▶ **TRY IT**
In the records that follow, find each line containing "blue" and copy it.

▶ **INPUT DATA**
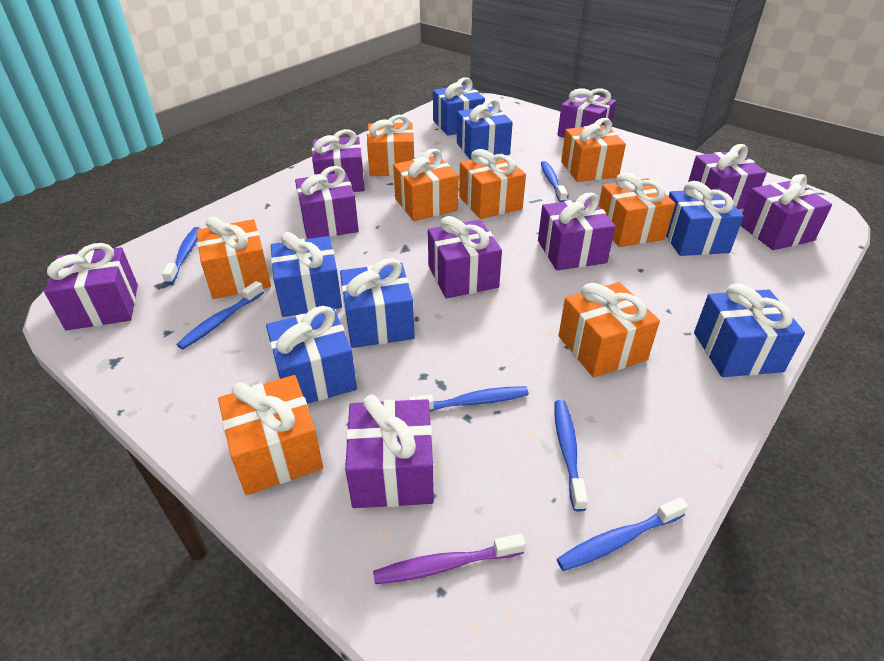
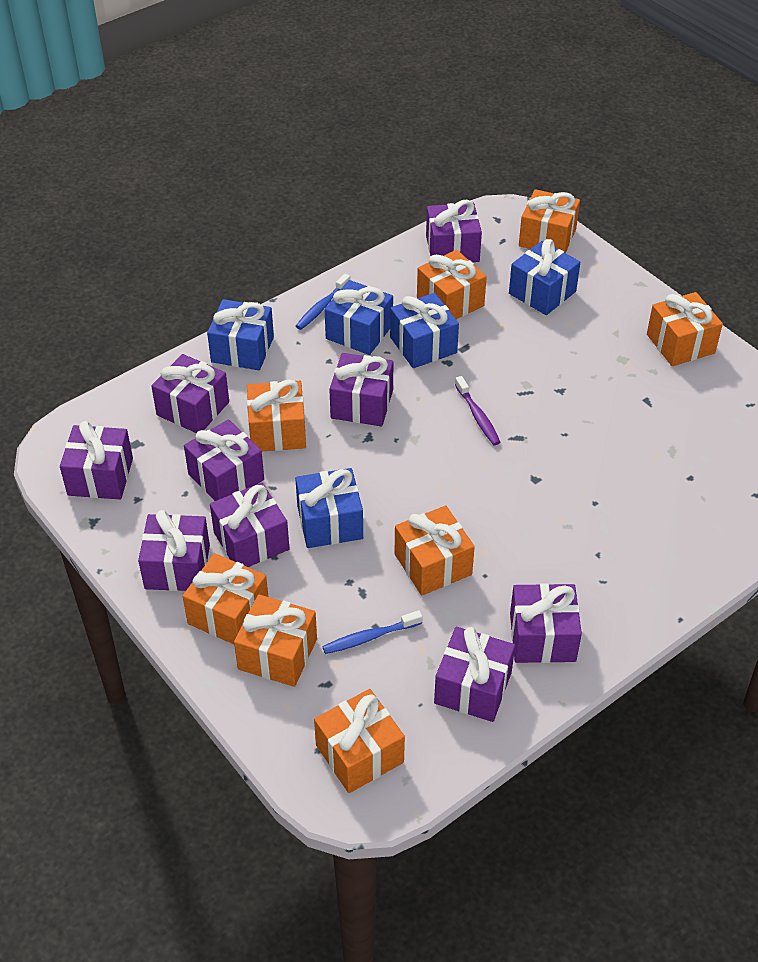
blue gift: 7 -> 5
blue toothbrush: 6 -> 2

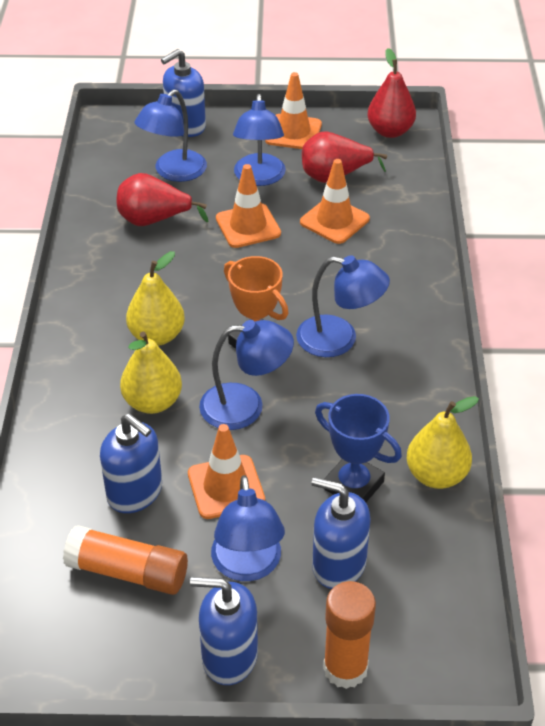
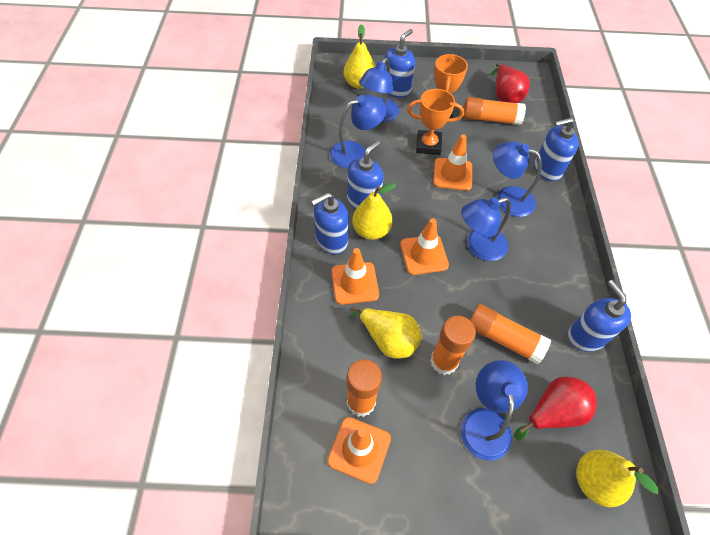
blue soap dispenser: 4 -> 5
blue trophy: 1 -> 0
orange glue stick: 2 -> 4
orange trophy: 1 -> 2
red pear: 3 -> 2
yellow pear: 3 -> 4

▶ **RESPONSE TO THE EXERCISE**
blue gift: 7 -> 5
blue toothbrush: 6 -> 2
blue soap dispenser: 4 -> 5
blue trophy: 1 -> 0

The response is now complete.